The problem:
Skip the pictures. Copy all the rest of the records down exactly.

Records for this exercise:
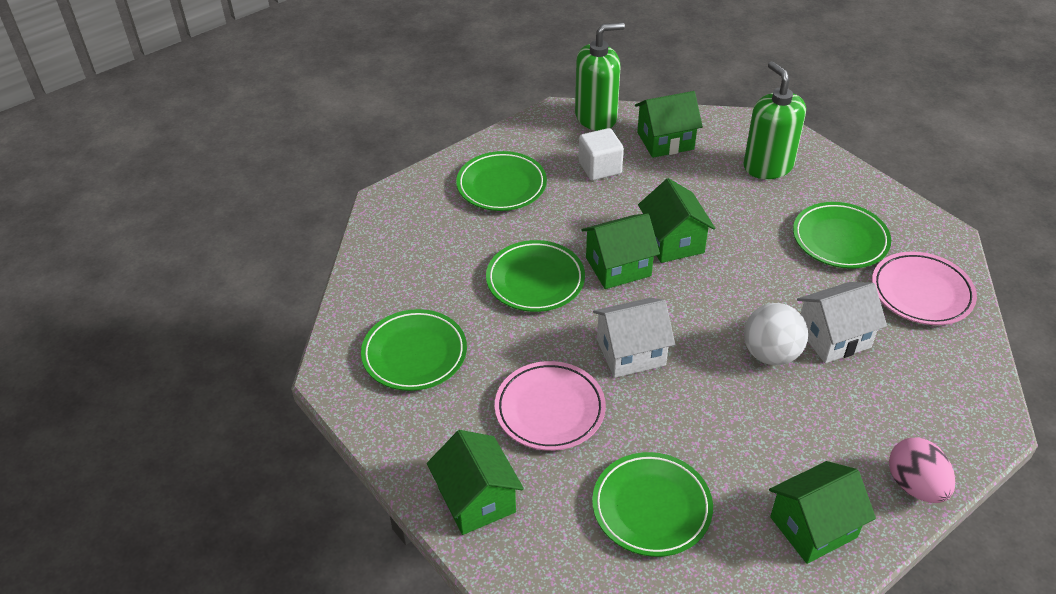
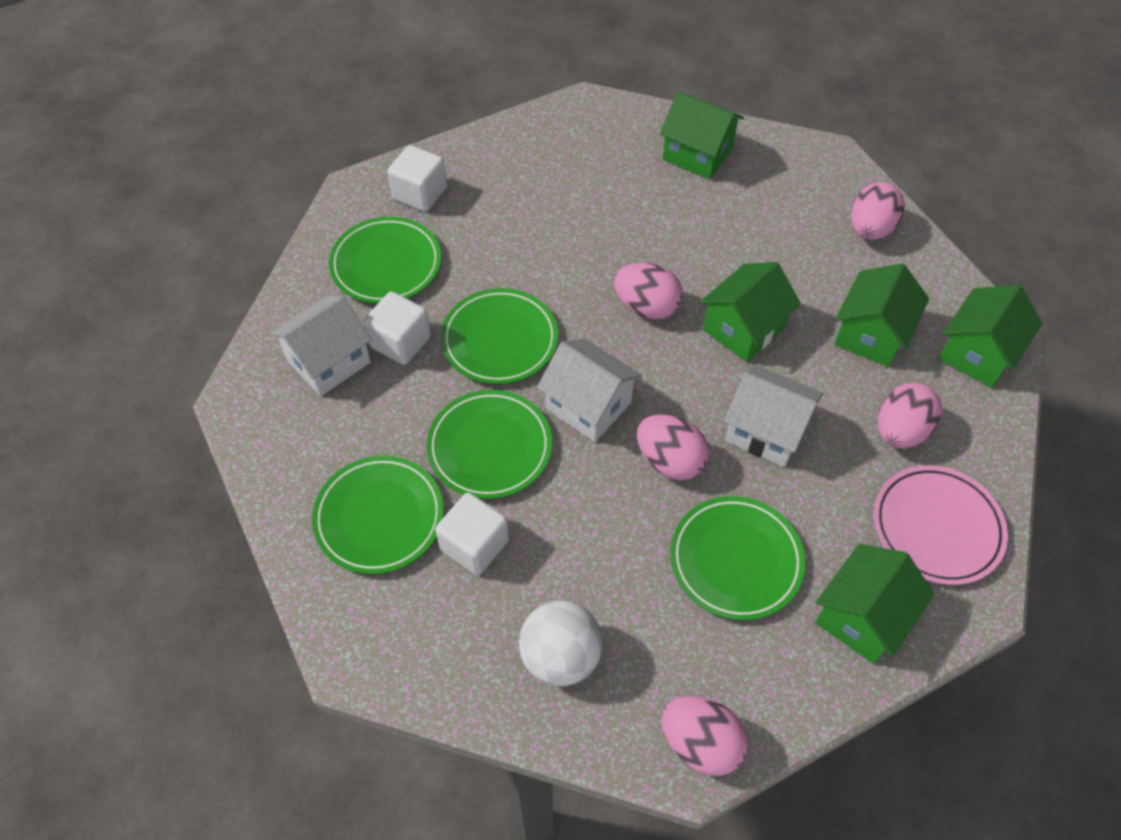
green soap dispenser: 2 -> 0
pink egg: 1 -> 5
pink plate: 2 -> 1
white cube: 1 -> 3
white house: 2 -> 3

Finished task:
green soap dispenser: 2 -> 0
pink egg: 1 -> 5
pink plate: 2 -> 1
white cube: 1 -> 3
white house: 2 -> 3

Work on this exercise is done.